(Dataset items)
——

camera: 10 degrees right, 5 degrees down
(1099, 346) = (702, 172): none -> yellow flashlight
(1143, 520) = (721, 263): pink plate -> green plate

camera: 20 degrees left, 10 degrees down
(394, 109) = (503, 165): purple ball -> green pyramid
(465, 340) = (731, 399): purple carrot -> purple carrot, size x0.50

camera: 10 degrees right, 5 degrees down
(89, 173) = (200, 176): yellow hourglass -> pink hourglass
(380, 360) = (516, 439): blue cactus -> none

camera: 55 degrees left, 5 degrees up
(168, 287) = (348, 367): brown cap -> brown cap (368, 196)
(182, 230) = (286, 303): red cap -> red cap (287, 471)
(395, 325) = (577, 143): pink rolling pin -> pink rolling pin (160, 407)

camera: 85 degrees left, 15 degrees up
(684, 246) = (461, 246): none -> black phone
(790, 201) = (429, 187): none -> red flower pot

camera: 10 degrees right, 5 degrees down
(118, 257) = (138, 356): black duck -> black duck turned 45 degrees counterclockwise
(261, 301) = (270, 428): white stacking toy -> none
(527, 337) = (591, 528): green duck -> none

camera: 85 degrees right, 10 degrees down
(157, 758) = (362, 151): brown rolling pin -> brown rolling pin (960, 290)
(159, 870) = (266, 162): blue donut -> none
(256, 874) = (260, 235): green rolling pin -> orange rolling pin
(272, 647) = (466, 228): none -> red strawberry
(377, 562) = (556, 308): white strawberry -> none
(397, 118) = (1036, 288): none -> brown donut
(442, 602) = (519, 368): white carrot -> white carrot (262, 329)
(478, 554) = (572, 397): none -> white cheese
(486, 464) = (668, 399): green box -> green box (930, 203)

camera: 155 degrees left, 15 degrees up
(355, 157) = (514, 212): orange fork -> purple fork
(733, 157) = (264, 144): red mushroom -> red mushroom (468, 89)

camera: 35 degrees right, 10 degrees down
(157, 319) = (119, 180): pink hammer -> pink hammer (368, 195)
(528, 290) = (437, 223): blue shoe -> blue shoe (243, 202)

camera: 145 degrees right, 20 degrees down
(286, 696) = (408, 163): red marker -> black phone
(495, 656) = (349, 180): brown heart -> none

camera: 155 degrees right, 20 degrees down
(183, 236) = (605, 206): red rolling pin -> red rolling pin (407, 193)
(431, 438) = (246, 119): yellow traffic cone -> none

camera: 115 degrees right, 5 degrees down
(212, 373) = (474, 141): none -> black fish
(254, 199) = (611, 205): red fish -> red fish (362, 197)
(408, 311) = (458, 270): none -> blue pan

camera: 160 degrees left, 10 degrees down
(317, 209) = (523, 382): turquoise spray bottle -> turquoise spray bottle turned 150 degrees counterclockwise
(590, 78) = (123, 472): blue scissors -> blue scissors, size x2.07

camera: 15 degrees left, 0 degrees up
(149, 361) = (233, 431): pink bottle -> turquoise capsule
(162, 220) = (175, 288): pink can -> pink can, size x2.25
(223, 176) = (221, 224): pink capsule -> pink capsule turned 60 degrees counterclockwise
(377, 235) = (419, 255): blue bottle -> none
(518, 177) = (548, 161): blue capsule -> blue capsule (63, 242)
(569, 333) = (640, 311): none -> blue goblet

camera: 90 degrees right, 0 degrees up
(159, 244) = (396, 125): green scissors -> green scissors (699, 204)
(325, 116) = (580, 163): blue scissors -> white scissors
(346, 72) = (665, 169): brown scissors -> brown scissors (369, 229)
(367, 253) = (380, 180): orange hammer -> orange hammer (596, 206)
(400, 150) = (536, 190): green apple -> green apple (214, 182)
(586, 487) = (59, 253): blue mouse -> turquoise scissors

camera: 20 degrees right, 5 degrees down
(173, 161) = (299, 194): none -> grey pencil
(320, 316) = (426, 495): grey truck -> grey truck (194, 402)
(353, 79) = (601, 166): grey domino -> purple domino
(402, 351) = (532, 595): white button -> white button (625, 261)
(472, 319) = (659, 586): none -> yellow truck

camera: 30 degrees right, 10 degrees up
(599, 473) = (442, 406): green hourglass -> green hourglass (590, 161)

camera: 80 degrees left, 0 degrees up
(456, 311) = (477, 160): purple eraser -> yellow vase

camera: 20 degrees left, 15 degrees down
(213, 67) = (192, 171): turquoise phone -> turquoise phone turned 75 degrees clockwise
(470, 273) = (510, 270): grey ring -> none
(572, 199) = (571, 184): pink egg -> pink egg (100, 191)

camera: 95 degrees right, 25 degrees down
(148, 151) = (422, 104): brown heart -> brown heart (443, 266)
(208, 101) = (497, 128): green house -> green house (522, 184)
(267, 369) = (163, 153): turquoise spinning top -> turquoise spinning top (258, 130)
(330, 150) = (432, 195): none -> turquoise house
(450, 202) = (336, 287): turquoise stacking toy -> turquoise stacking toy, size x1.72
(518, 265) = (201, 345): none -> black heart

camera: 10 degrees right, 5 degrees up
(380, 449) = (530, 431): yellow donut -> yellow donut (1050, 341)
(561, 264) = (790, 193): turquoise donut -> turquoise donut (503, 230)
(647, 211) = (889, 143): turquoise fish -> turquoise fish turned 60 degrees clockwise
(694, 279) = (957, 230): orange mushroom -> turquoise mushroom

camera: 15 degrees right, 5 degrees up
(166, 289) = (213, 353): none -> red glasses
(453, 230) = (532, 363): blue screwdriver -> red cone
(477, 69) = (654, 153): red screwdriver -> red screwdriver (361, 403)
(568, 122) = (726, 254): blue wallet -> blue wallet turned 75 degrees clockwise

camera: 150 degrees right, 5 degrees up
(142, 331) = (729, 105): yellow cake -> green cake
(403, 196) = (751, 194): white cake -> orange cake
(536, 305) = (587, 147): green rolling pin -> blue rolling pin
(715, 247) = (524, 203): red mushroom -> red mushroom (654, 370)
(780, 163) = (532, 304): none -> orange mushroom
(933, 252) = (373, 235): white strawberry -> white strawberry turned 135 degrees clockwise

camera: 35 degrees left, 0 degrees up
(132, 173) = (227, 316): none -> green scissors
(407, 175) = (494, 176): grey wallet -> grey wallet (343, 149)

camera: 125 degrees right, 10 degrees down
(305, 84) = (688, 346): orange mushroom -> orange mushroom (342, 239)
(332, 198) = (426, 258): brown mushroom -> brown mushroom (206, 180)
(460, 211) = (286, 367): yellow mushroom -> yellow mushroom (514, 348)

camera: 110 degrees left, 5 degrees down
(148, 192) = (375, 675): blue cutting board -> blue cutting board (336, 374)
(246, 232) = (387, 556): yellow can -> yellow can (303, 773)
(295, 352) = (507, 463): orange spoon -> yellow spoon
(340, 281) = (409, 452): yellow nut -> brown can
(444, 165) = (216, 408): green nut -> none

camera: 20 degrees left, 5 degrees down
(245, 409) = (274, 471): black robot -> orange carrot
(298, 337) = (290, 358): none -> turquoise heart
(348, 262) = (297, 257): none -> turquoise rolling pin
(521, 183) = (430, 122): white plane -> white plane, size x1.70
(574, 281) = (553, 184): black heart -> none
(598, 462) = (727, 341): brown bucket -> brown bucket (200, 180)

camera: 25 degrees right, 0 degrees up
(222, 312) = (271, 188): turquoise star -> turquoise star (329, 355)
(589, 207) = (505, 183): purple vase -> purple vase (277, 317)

——

Required action
Could you return exactly the stretch of the data above that starts at the line with "camera: 145 degrees right, 20 degrees down" and ends at the line with "camera: 115 degrees right, 5 degrees down", both lines included?

Output below
camera: 145 degrees right, 20 degrees down
(286, 696) = (408, 163): red marker -> black phone
(495, 656) = (349, 180): brown heart -> none

camera: 155 degrees right, 20 degrees down
(183, 236) = (605, 206): red rolling pin -> red rolling pin (407, 193)
(431, 438) = (246, 119): yellow traffic cone -> none

camera: 115 degrees right, 5 degrees down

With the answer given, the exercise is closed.